Saved data entries

↓

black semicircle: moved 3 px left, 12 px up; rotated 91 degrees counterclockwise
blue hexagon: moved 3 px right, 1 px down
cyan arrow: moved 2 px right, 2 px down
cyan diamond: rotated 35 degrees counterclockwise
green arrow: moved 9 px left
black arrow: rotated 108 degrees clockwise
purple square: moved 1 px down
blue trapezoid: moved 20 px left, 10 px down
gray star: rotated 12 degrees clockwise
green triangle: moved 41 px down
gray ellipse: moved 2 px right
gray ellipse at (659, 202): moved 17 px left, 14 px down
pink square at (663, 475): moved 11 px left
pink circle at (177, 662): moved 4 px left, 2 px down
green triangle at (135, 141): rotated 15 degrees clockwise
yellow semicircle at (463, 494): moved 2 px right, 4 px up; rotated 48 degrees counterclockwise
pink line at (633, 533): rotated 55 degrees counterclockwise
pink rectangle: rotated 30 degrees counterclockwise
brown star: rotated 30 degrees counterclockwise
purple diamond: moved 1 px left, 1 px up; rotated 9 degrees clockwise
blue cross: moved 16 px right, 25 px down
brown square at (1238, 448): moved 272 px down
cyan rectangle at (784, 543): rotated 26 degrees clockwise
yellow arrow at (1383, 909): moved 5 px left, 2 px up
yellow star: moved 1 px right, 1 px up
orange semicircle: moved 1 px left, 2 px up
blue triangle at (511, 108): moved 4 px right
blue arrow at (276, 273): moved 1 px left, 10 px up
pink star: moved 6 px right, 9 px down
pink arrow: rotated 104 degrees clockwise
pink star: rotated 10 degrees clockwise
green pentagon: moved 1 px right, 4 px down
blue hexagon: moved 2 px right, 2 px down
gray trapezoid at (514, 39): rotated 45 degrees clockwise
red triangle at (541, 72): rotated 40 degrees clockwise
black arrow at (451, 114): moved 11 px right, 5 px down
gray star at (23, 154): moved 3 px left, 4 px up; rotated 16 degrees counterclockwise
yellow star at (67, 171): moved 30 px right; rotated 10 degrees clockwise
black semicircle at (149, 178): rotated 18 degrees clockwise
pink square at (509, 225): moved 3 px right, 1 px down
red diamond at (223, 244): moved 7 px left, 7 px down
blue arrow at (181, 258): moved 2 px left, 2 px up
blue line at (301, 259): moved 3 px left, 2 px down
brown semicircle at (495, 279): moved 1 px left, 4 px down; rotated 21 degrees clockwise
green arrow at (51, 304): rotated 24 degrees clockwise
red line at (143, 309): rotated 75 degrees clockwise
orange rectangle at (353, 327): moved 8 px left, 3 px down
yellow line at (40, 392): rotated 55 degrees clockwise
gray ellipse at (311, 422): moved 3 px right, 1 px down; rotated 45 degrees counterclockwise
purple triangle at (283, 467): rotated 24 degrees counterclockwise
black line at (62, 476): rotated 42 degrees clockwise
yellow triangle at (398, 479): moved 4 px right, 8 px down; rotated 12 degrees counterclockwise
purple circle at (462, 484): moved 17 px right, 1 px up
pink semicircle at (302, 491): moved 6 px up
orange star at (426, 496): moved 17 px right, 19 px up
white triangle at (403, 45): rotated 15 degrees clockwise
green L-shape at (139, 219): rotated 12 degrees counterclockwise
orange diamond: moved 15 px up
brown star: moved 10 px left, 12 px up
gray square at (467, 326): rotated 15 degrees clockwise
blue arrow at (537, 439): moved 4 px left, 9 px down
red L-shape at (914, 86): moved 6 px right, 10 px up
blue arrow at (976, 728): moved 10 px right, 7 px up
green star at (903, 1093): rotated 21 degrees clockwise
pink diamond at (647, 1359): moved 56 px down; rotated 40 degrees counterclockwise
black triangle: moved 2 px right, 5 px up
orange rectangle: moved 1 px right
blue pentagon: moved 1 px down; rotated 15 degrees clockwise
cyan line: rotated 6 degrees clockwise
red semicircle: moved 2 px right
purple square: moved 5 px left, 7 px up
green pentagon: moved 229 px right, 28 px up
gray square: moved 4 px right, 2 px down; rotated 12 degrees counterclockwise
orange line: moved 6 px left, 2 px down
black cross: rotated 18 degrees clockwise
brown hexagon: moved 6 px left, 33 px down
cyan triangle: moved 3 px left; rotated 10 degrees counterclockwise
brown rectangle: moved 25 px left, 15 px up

↑

Requirements:
Rewrite the entries from the start through the line with "blue cross: moved 16 px right, 25 px down", inclusive, swapping each "counterclockwise" for "anticlockwise" and leaving everything else as it is.

In response:
black semicircle: moved 3 px left, 12 px up; rotated 91 degrees anticlockwise
blue hexagon: moved 3 px right, 1 px down
cyan arrow: moved 2 px right, 2 px down
cyan diamond: rotated 35 degrees anticlockwise
green arrow: moved 9 px left
black arrow: rotated 108 degrees clockwise
purple square: moved 1 px down
blue trapezoid: moved 20 px left, 10 px down
gray star: rotated 12 degrees clockwise
green triangle: moved 41 px down
gray ellipse: moved 2 px right
gray ellipse at (659, 202): moved 17 px left, 14 px down
pink square at (663, 475): moved 11 px left
pink circle at (177, 662): moved 4 px left, 2 px down
green triangle at (135, 141): rotated 15 degrees clockwise
yellow semicircle at (463, 494): moved 2 px right, 4 px up; rotated 48 degrees anticlockwise
pink line at (633, 533): rotated 55 degrees anticlockwise
pink rectangle: rotated 30 degrees anticlockwise
brown star: rotated 30 degrees anticlockwise
purple diamond: moved 1 px left, 1 px up; rotated 9 degrees clockwise
blue cross: moved 16 px right, 25 px down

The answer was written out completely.